§ **Directions for this task**
Produce a faithful copy of the data, one that leaves out the pictures.

§ **Dataset excerpts**
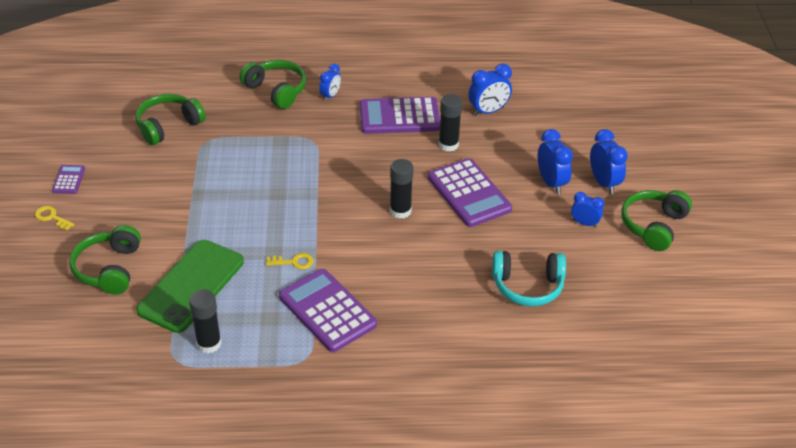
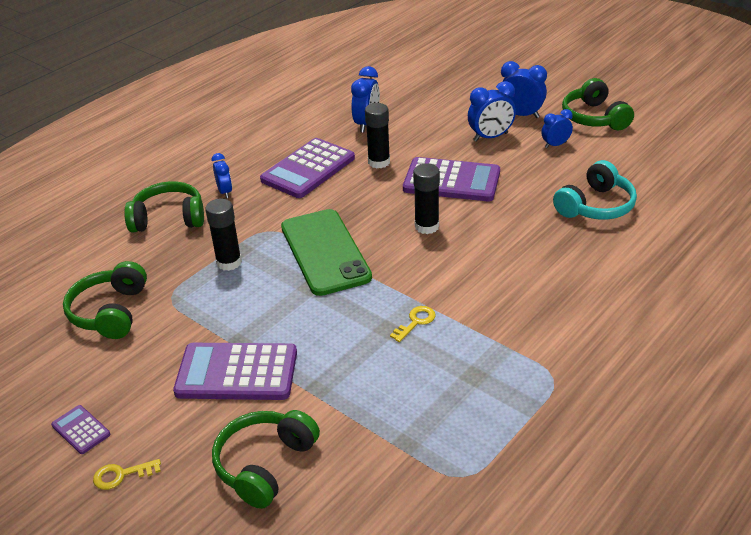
camera: 45 degrees left, 5 degrees down
(109, 269) = (264, 464): green headphones -> green headphones turned 75 degrees clockwise
(191, 286) = (366, 410): green phone -> green phone (325, 252)
(209, 343) = (464, 438): black glue stick -> black glue stick (229, 262)
(327, 311) = (504, 332): purple calculator -> purple calculator (237, 372)
(551, 183) = (490, 137): blue clock -> blue clock turned 135 degrees clockwise

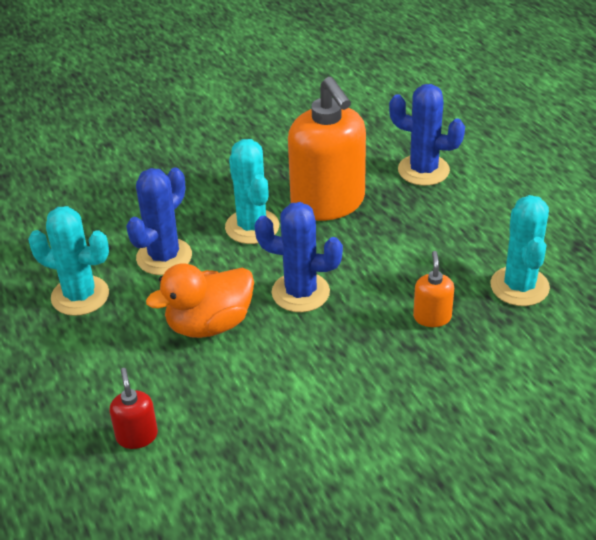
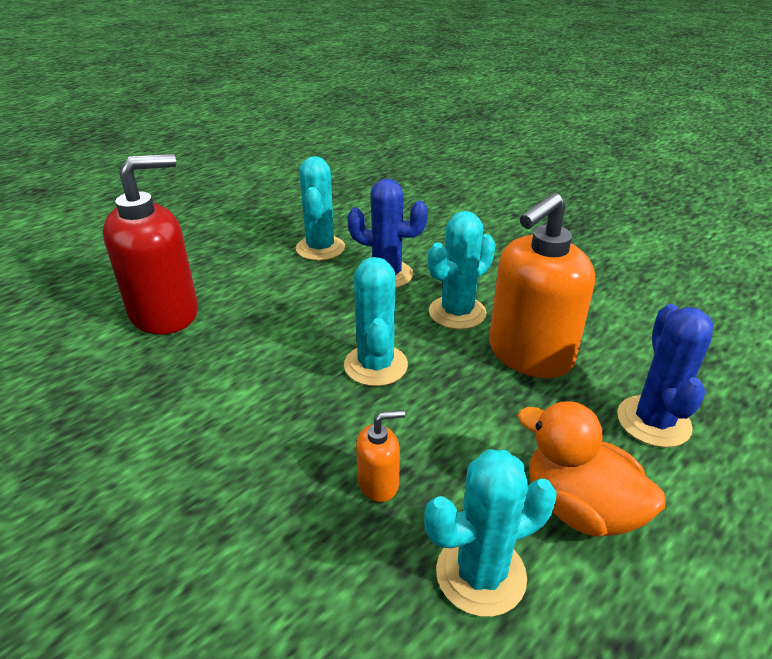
camera: 70 degrees right, 5 degrees down
(137, 436) = (165, 313): red soap dispenser -> red soap dispenser, size x2.27
(209, 324) = (309, 319): orange duck -> orange duck (579, 507)
(300, 292) = (375, 365): blue cactus -> turquoise cactus

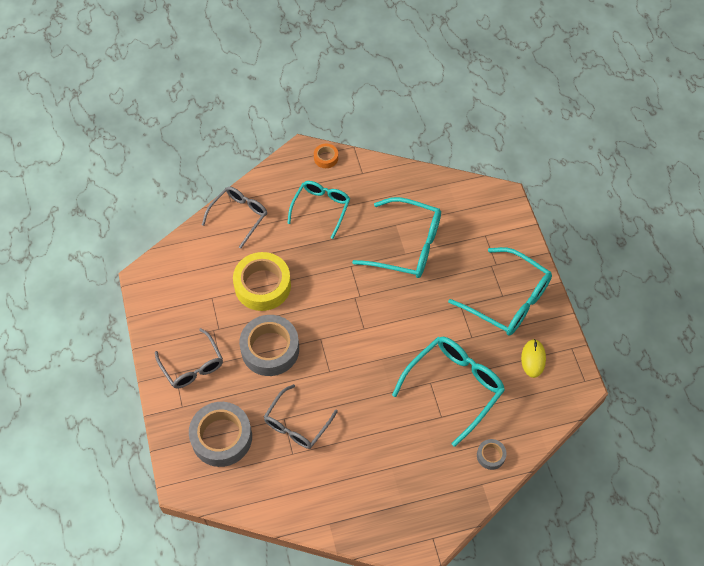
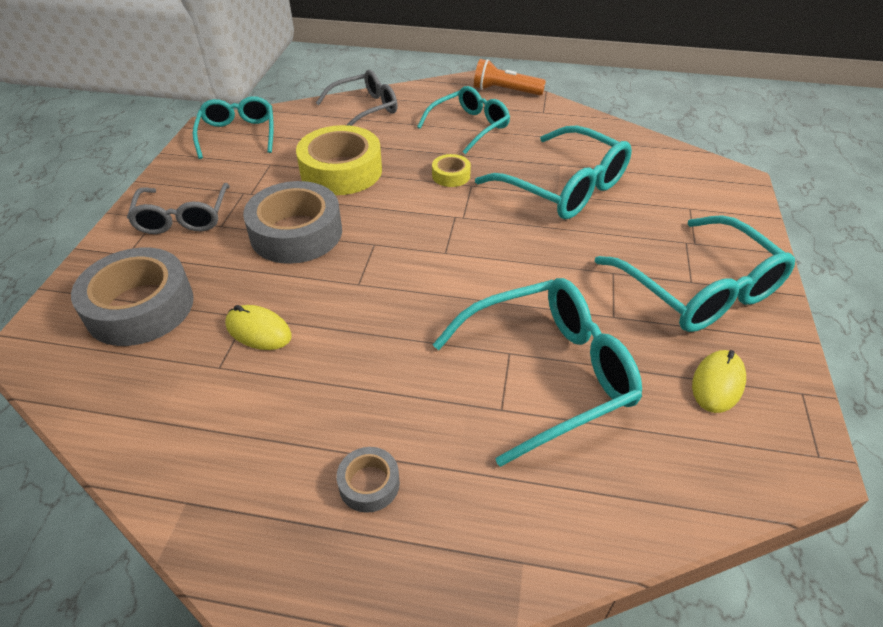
camera: 25 degrees right, 15 degrees down
(169, 278) = (238, 134): none -> turquoise glasses
(297, 424) = (258, 330): grey glasses -> yellow mouse
(326, 158) = (505, 91): orange tape -> orange flashlight
(334, 262) = (451, 175): none -> yellow tape
(490, 455) = (566, 514): grey tape -> grey tape (369, 484)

§ **Response to this task**
camera: 45 degrees left, 5 degrees down
(109, 269) = (264, 464): green headphones -> green headphones turned 75 degrees clockwise
(191, 286) = (366, 410): green phone -> green phone (325, 252)
(209, 343) = (464, 438): black glue stick -> black glue stick (229, 262)
(327, 311) = (504, 332): purple calculator -> purple calculator (237, 372)
(551, 183) = (490, 137): blue clock -> blue clock turned 135 degrees clockwise

camera: 70 degrees right, 5 degrees down
(137, 436) = (165, 313): red soap dispenser -> red soap dispenser, size x2.27
(209, 324) = (309, 319): orange duck -> orange duck (579, 507)
(300, 292) = (375, 365): blue cactus -> turquoise cactus

camera: 25 degrees right, 15 degrees down
(169, 278) = (238, 134): none -> turquoise glasses
(297, 424) = (258, 330): grey glasses -> yellow mouse
(326, 158) = (505, 91): orange tape -> orange flashlight
(334, 262) = (451, 175): none -> yellow tape
(490, 455) = (566, 514): grey tape -> grey tape (369, 484)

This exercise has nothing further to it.